* [WHAT THE TASK REQUIRES]:
When you reach the line in the data below that contains "pos2: [277, 255, 95, 95]", please start repeating lines exactly, and stop after the line that contains "pos2: [373, 425, 98, 120]", repeating nothing else.

Recorded data:
⟨

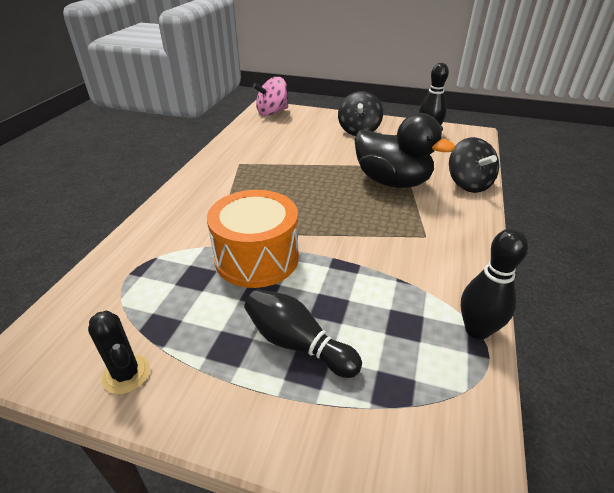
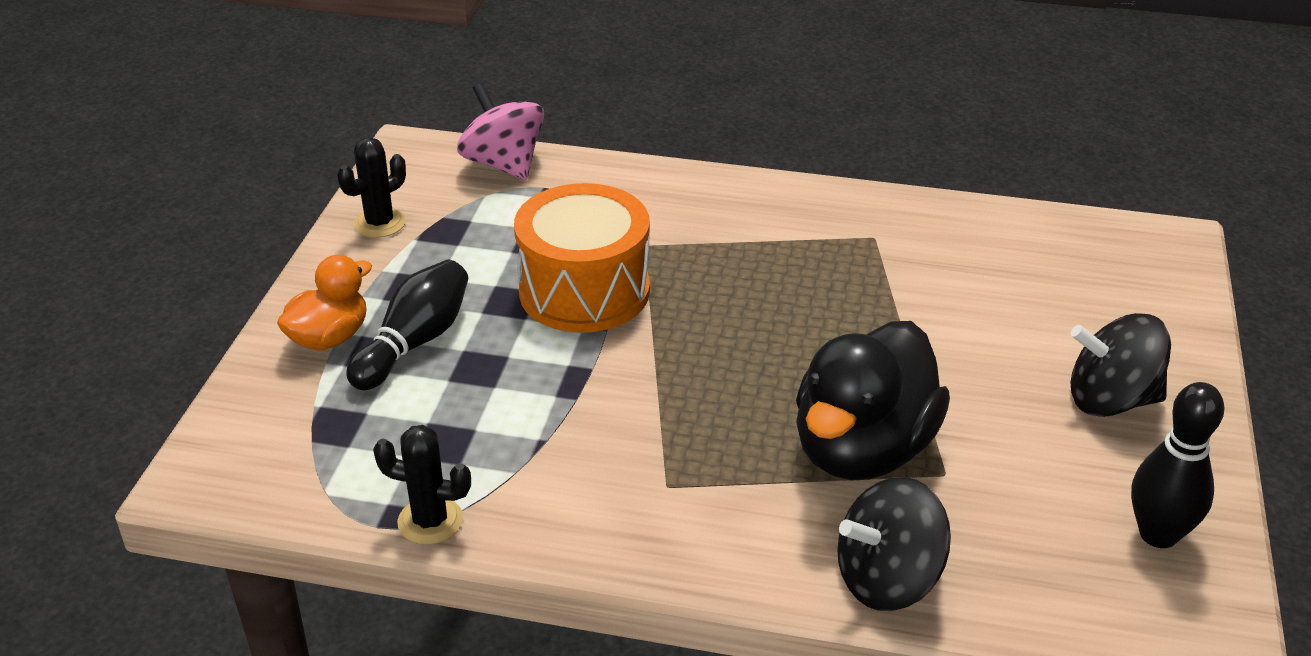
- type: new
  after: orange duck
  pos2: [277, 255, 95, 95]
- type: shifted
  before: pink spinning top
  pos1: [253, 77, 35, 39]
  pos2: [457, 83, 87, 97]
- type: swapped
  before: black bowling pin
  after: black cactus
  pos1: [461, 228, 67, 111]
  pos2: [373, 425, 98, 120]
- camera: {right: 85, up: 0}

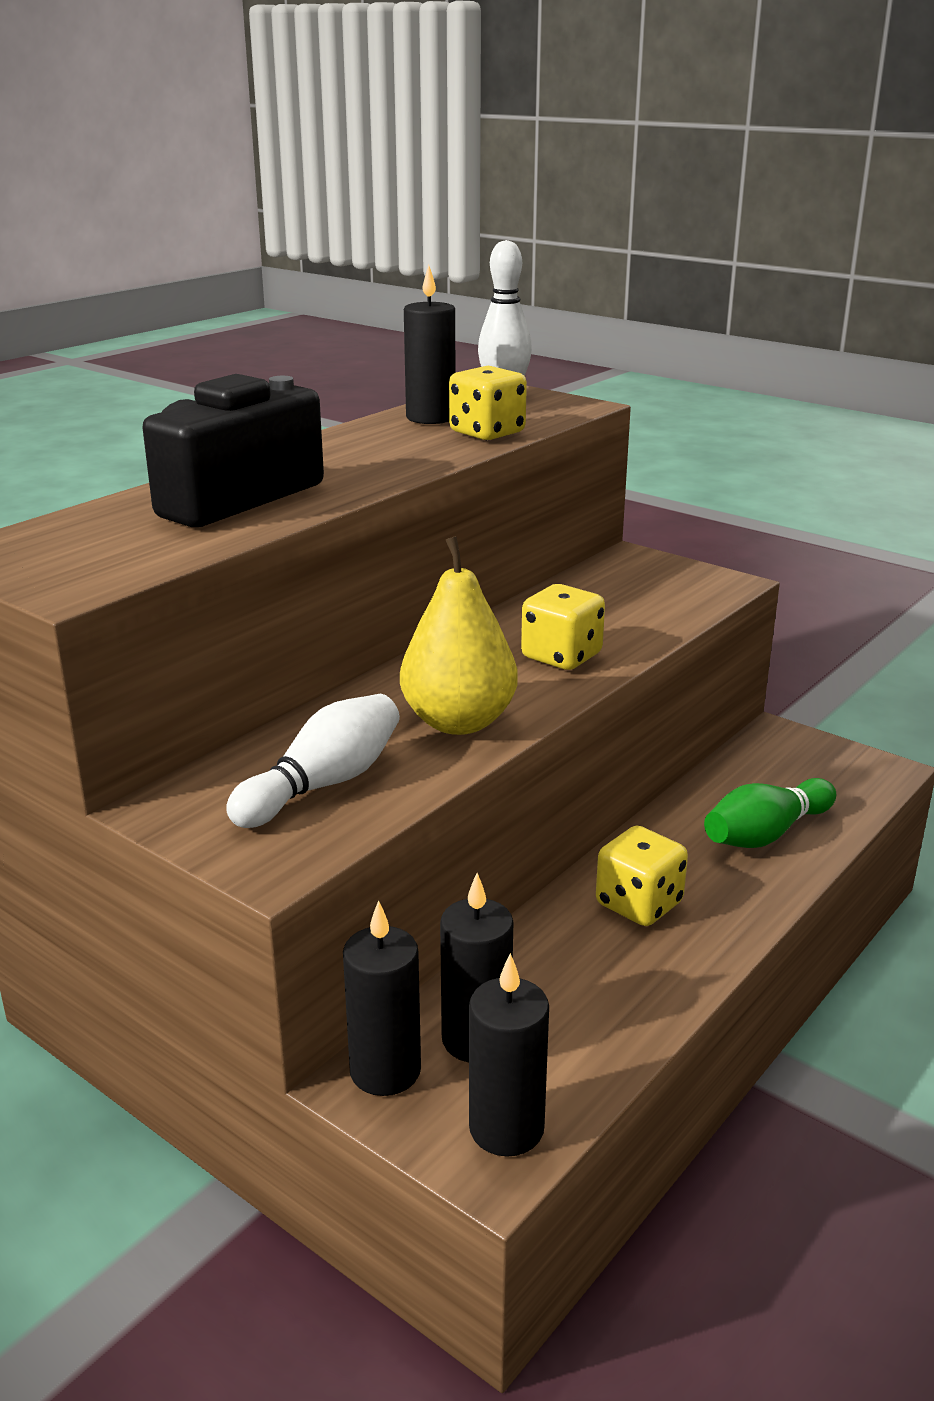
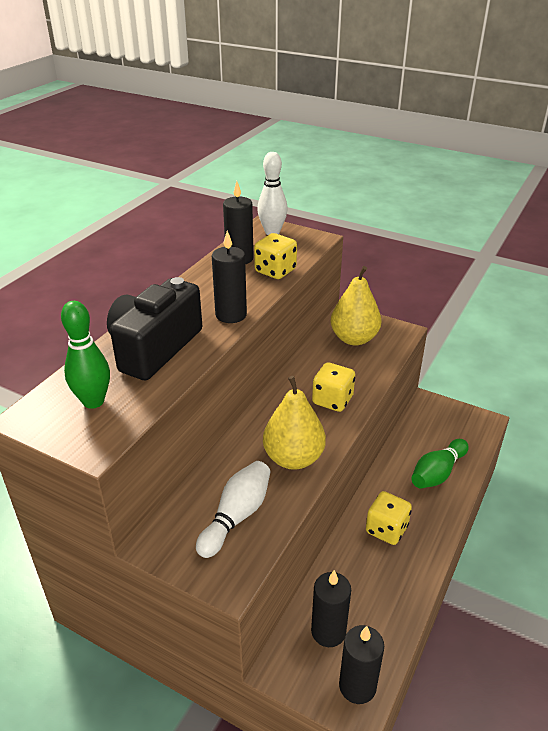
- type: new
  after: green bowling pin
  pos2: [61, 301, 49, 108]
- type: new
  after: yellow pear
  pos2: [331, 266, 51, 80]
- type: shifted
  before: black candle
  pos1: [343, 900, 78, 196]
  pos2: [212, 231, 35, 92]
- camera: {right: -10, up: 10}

⟩
⟨

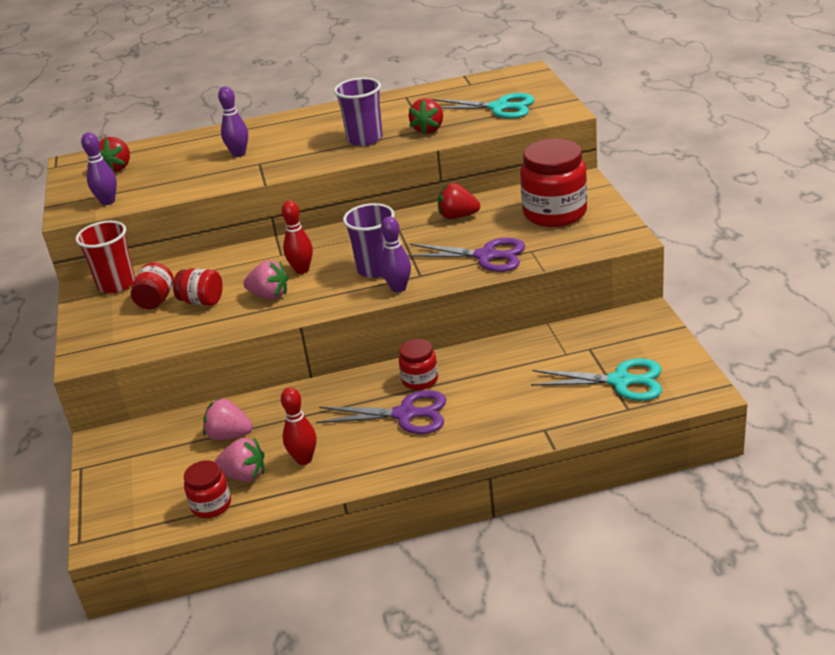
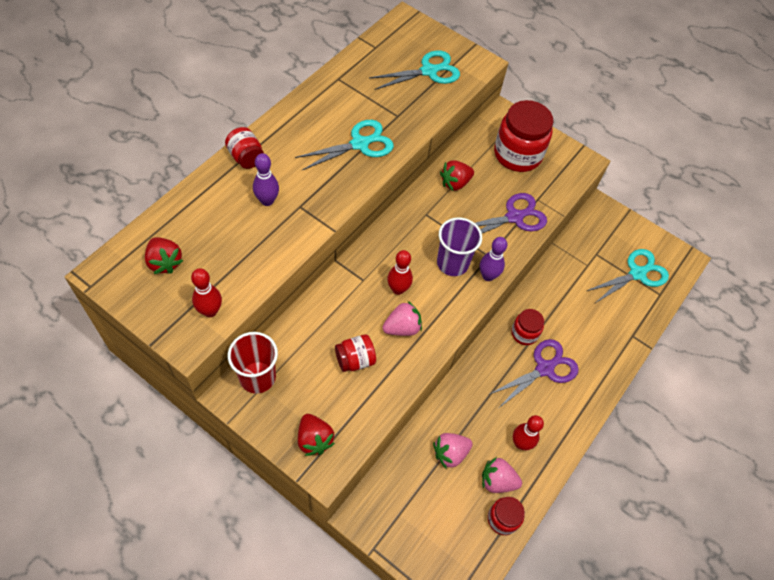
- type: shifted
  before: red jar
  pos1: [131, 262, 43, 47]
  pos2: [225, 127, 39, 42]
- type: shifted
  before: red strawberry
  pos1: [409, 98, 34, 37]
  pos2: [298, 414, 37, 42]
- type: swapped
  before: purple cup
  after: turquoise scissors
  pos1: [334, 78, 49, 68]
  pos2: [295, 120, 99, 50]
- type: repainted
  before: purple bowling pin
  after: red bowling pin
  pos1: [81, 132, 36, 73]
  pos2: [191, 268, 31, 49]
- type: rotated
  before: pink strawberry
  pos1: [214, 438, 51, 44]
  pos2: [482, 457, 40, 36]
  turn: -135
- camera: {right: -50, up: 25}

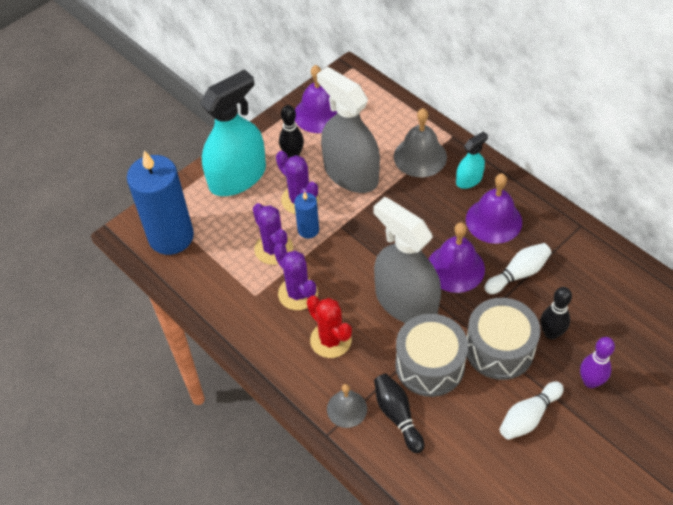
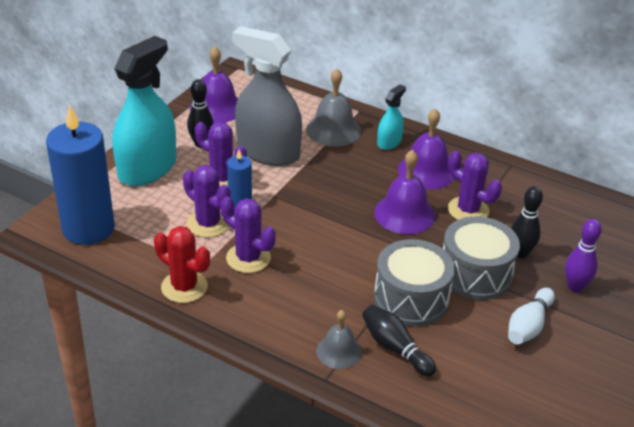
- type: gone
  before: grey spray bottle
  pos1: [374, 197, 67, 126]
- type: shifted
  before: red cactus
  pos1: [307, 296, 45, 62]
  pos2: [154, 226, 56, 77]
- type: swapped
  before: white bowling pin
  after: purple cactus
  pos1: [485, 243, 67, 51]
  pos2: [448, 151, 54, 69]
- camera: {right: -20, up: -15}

⟩

* [TASK RESPONSE]:
  pos2: [277, 255, 95, 95]
- type: shifted
  before: pink spinning top
  pos1: [253, 77, 35, 39]
  pos2: [457, 83, 87, 97]
- type: swapped
  before: black bowling pin
  after: black cactus
  pos1: [461, 228, 67, 111]
  pos2: [373, 425, 98, 120]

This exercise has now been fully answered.